Stop at the line that contains "appeared,,,Apfel (grün),196 136". Until then, set down each line of the records exactly, beginning with the first, and skip pictures.

[DATA SUPPLIED]

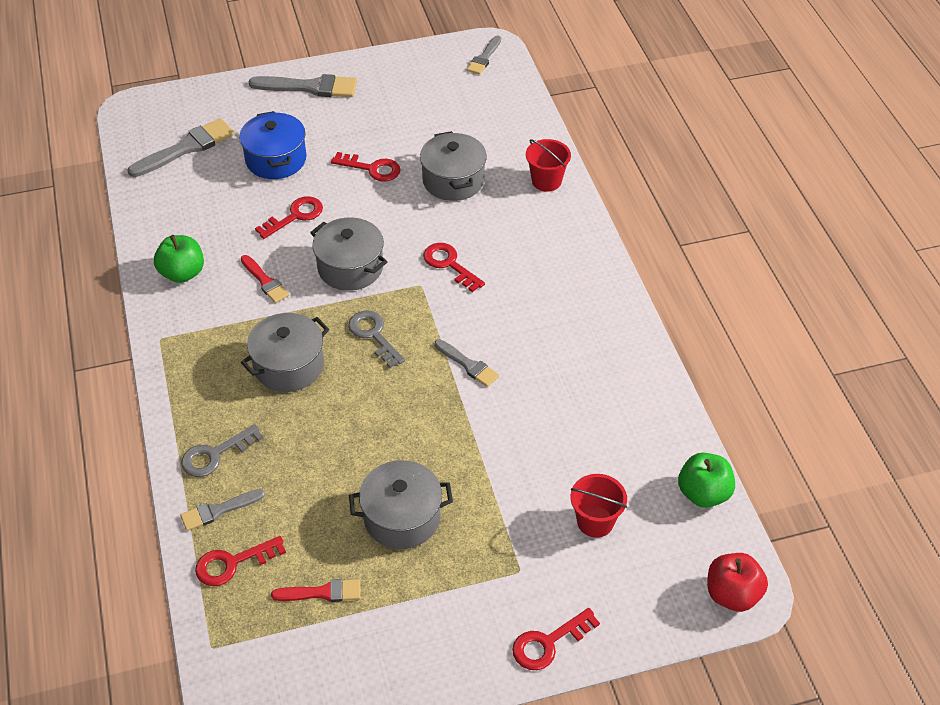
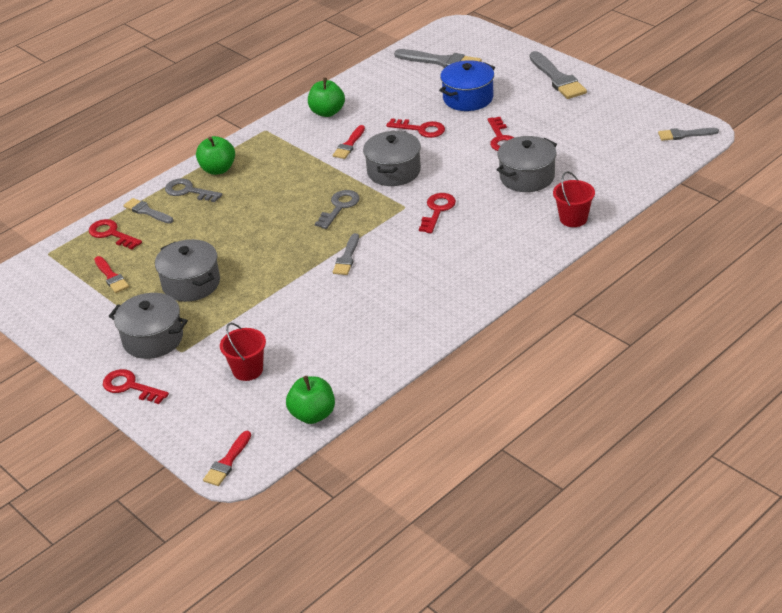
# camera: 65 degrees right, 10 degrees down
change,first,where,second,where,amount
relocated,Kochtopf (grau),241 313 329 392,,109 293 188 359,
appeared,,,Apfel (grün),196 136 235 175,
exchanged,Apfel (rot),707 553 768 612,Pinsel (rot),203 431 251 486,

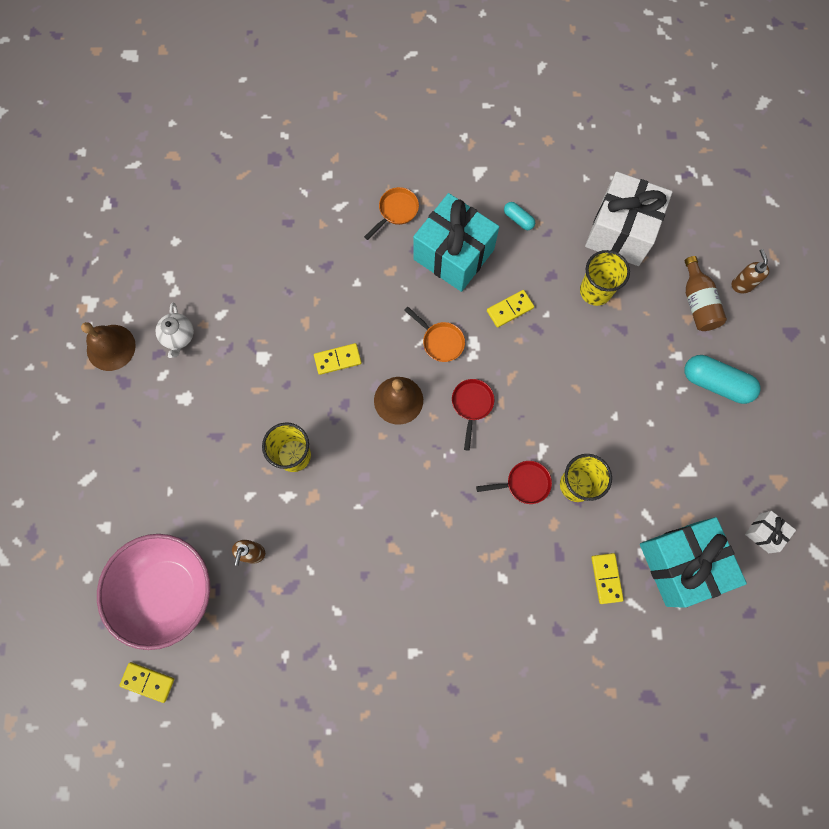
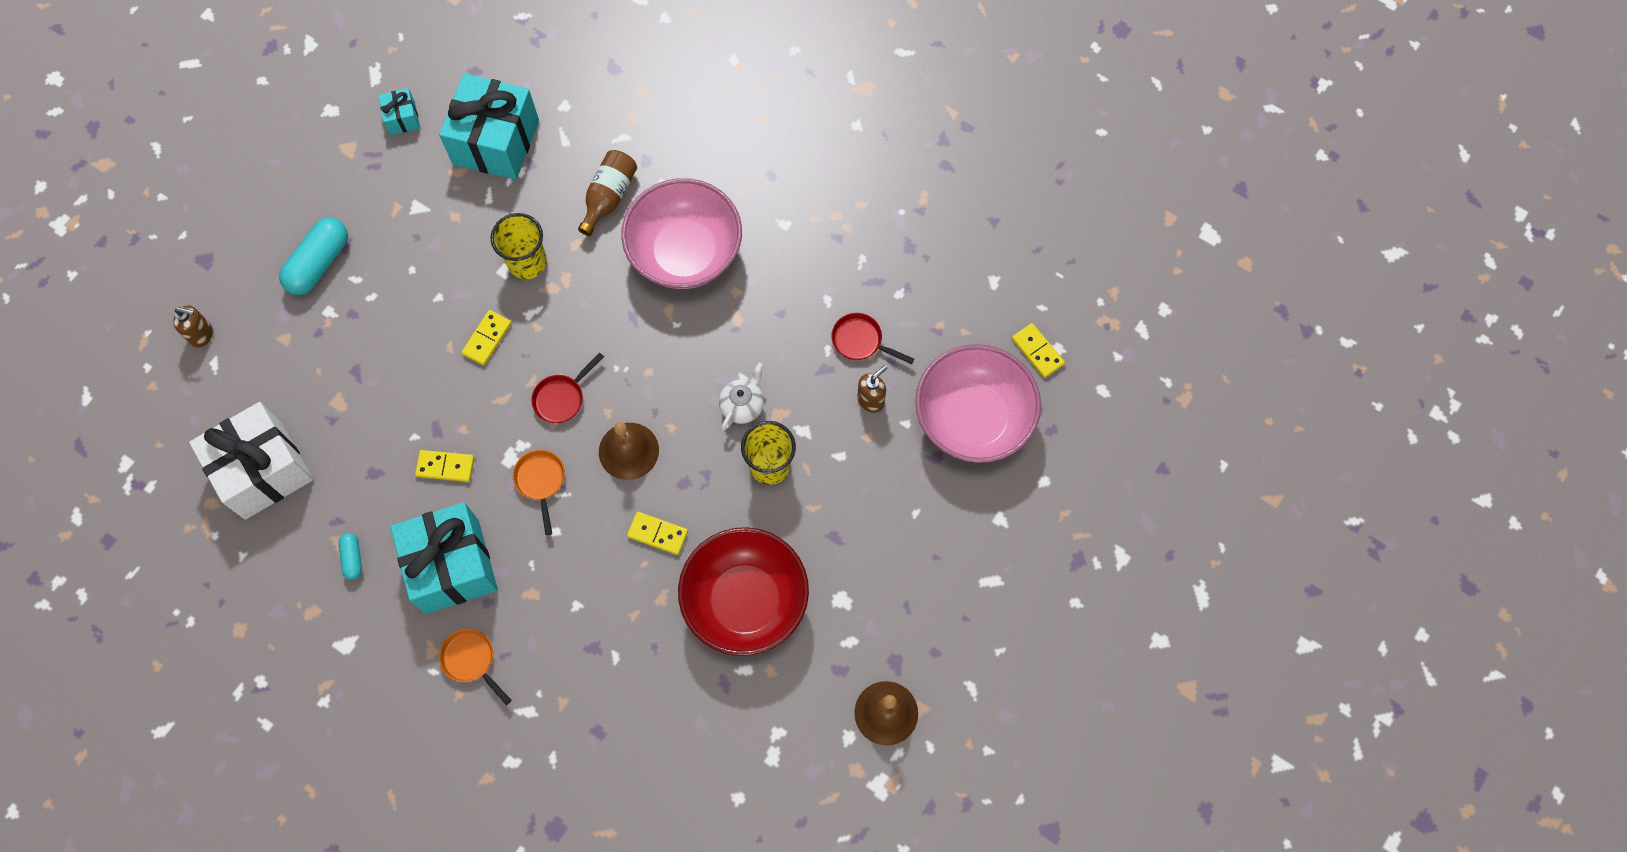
# camera: 145 degrees left, 5 degrees down
change,first,where,second,where,amount
spun,Seifenspender (braun),732 249 769 293,,173 305 213 347,105 degrees counterclockwise
spun,Kapsel (türkis),685 355 761 404,,279 218 348 295,60 degrees clockwise
colour,Geschenk (weiß),745 511 796 553,Geschenk (türkis),378 88 420 135,
spun,Pfanne (orange),364 187 419 240,,439 628 512 705,60 degrees clockwise
relocated,Dominostein (gelb),591 553 624 604,,461 310 512 365,
relocated,Flasche (braun),685 256 727 331,,578 150 637 236,
appeared,,,Schüssel (rosa),621 178 742 289,
appeared,,,Schüssel (rot),678 527 809 656,
relocated,Teekanne (weiß),155 303 194 358,,719 363 764 431,
relocated,Pfanne (rot),476 461 552 504,,832 313 914 364,
missing,Becher (gelb),580 250 630 306,,,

[/DATA SUPPLIED]

• SOLUTION FOR THIS PROBLEM:
# camera: 65 degrees right, 10 degrees down
change,first,where,second,where,amount
relocated,Kochtopf (grau),241 313 329 392,,109 293 188 359,
appeared,,,Apfel (grün),196 136 235 175,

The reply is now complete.